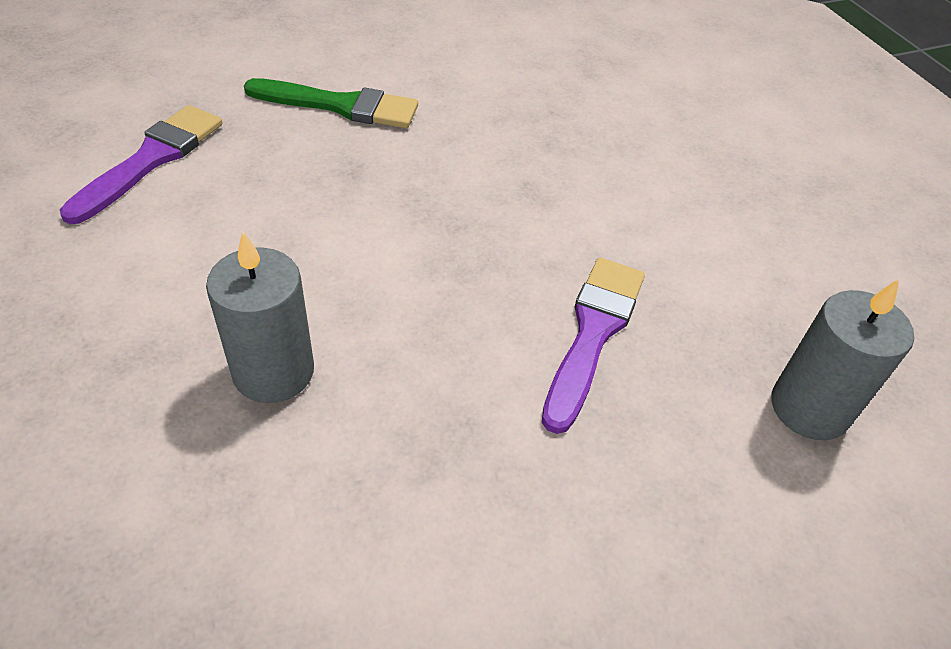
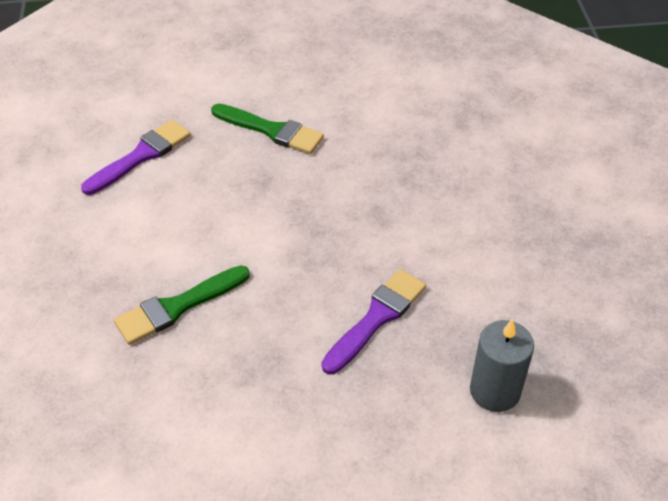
camera: 20 degrees right, 0 degrees up
(273, 371) = (178, 307): grey candle -> green brush

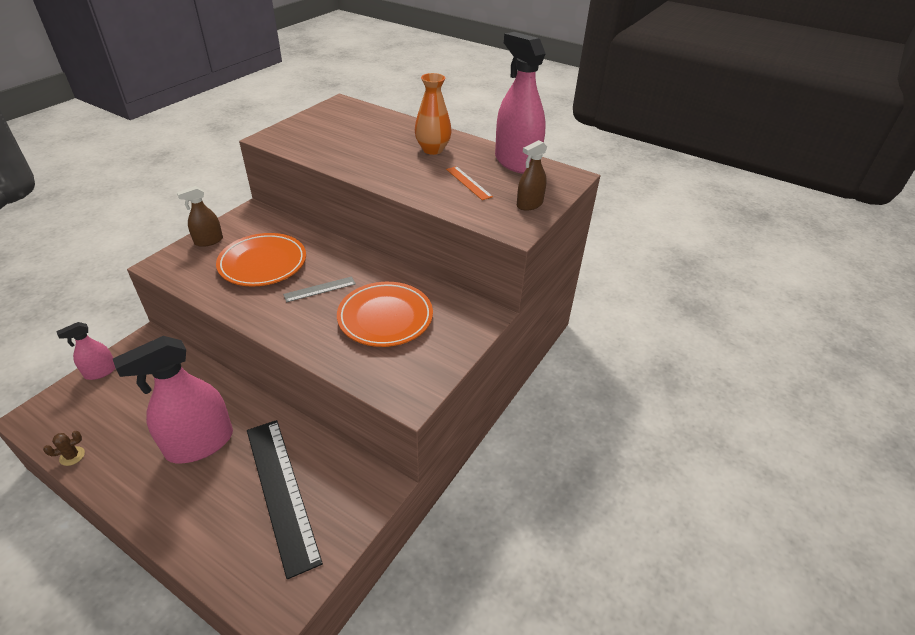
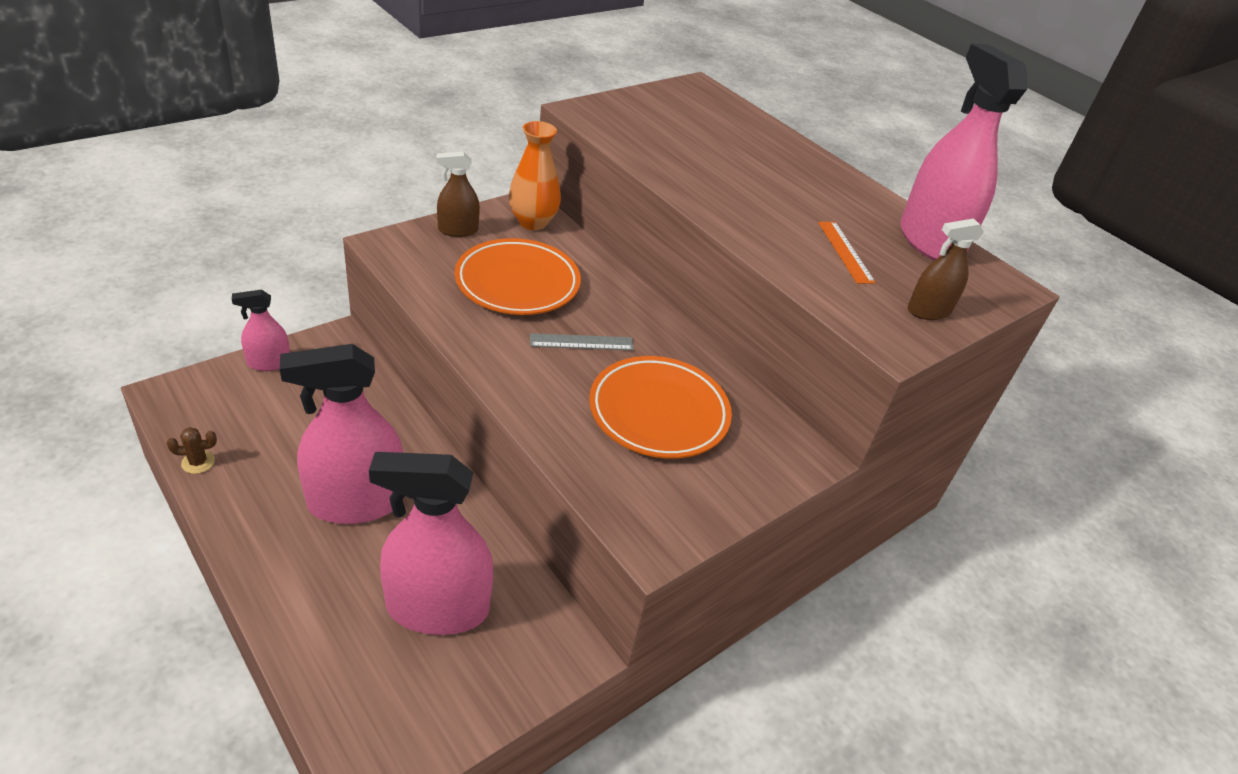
camera: 15 degrees right, 0 degrees up
(281, 491) = (437, 608): black ruler -> pink spray bottle
(433, 149) = (808, 188): orange vase -> orange vase (533, 222)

------------------------

### Description of the task
Could you retype all the entries above exactly, without the pictures?

### Task solution
camera: 20 degrees right, 0 degrees up
(273, 371) = (178, 307): grey candle -> green brush

camera: 15 degrees right, 0 degrees up
(281, 491) = (437, 608): black ruler -> pink spray bottle
(433, 149) = (808, 188): orange vase -> orange vase (533, 222)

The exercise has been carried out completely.